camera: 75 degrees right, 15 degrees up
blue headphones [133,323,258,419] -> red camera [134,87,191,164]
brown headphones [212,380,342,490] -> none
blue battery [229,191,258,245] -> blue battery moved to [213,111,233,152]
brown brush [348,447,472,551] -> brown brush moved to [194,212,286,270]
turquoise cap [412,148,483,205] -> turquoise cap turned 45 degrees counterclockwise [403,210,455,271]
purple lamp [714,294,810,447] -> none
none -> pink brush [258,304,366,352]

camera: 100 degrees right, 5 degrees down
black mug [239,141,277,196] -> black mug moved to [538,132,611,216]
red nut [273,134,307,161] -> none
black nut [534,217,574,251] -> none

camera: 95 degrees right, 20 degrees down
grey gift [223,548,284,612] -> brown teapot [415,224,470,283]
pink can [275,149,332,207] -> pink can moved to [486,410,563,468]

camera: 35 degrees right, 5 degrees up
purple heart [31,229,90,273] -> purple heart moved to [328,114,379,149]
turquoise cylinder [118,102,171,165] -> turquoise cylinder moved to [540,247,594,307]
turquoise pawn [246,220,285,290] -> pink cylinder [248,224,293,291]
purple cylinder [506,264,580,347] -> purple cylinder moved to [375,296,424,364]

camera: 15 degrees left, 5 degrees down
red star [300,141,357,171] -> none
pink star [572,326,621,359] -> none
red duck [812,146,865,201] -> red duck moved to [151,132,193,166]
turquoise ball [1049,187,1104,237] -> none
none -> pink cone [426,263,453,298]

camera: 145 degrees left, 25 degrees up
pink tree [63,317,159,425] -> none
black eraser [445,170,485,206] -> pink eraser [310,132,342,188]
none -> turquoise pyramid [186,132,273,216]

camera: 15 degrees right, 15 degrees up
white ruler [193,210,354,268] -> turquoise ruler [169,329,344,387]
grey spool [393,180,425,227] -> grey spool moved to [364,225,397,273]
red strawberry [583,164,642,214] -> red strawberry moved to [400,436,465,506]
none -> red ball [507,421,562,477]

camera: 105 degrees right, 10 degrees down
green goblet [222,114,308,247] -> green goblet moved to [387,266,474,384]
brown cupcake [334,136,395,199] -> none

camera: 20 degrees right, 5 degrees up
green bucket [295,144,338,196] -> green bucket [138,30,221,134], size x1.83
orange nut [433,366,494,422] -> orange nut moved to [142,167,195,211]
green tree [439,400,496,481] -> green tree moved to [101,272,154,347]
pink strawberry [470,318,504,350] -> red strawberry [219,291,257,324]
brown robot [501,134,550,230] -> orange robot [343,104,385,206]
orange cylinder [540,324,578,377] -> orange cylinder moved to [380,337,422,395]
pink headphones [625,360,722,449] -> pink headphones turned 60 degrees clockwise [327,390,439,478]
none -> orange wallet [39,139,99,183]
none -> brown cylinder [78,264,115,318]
· · · · ·
Assigned task >> Your task is to repeat every entry exactly.

Solution to this task >>
camera: 75 degrees right, 15 degrees up
blue headphones [133,323,258,419] -> red camera [134,87,191,164]
brown headphones [212,380,342,490] -> none
blue battery [229,191,258,245] -> blue battery moved to [213,111,233,152]
brown brush [348,447,472,551] -> brown brush moved to [194,212,286,270]
turquoise cap [412,148,483,205] -> turquoise cap turned 45 degrees counterclockwise [403,210,455,271]
purple lamp [714,294,810,447] -> none
none -> pink brush [258,304,366,352]

camera: 100 degrees right, 5 degrees down
black mug [239,141,277,196] -> black mug moved to [538,132,611,216]
red nut [273,134,307,161] -> none
black nut [534,217,574,251] -> none

camera: 95 degrees right, 20 degrees down
grey gift [223,548,284,612] -> brown teapot [415,224,470,283]
pink can [275,149,332,207] -> pink can moved to [486,410,563,468]

camera: 35 degrees right, 5 degrees up
purple heart [31,229,90,273] -> purple heart moved to [328,114,379,149]
turquoise cylinder [118,102,171,165] -> turquoise cylinder moved to [540,247,594,307]
turquoise pawn [246,220,285,290] -> pink cylinder [248,224,293,291]
purple cylinder [506,264,580,347] -> purple cylinder moved to [375,296,424,364]

camera: 15 degrees left, 5 degrees down
red star [300,141,357,171] -> none
pink star [572,326,621,359] -> none
red duck [812,146,865,201] -> red duck moved to [151,132,193,166]
turquoise ball [1049,187,1104,237] -> none
none -> pink cone [426,263,453,298]

camera: 145 degrees left, 25 degrees up
pink tree [63,317,159,425] -> none
black eraser [445,170,485,206] -> pink eraser [310,132,342,188]
none -> turquoise pyramid [186,132,273,216]

camera: 15 degrees right, 15 degrees up
white ruler [193,210,354,268] -> turquoise ruler [169,329,344,387]
grey spool [393,180,425,227] -> grey spool moved to [364,225,397,273]
red strawberry [583,164,642,214] -> red strawberry moved to [400,436,465,506]
none -> red ball [507,421,562,477]

camera: 105 degrees right, 10 degrees down
green goblet [222,114,308,247] -> green goblet moved to [387,266,474,384]
brown cupcake [334,136,395,199] -> none

camera: 20 degrees right, 5 degrees up
green bucket [295,144,338,196] -> green bucket [138,30,221,134], size x1.83
orange nut [433,366,494,422] -> orange nut moved to [142,167,195,211]
green tree [439,400,496,481] -> green tree moved to [101,272,154,347]
pink strawberry [470,318,504,350] -> red strawberry [219,291,257,324]
brown robot [501,134,550,230] -> orange robot [343,104,385,206]
orange cylinder [540,324,578,377] -> orange cylinder moved to [380,337,422,395]
pink headphones [625,360,722,449] -> pink headphones turned 60 degrees clockwise [327,390,439,478]
none -> orange wallet [39,139,99,183]
none -> brown cylinder [78,264,115,318]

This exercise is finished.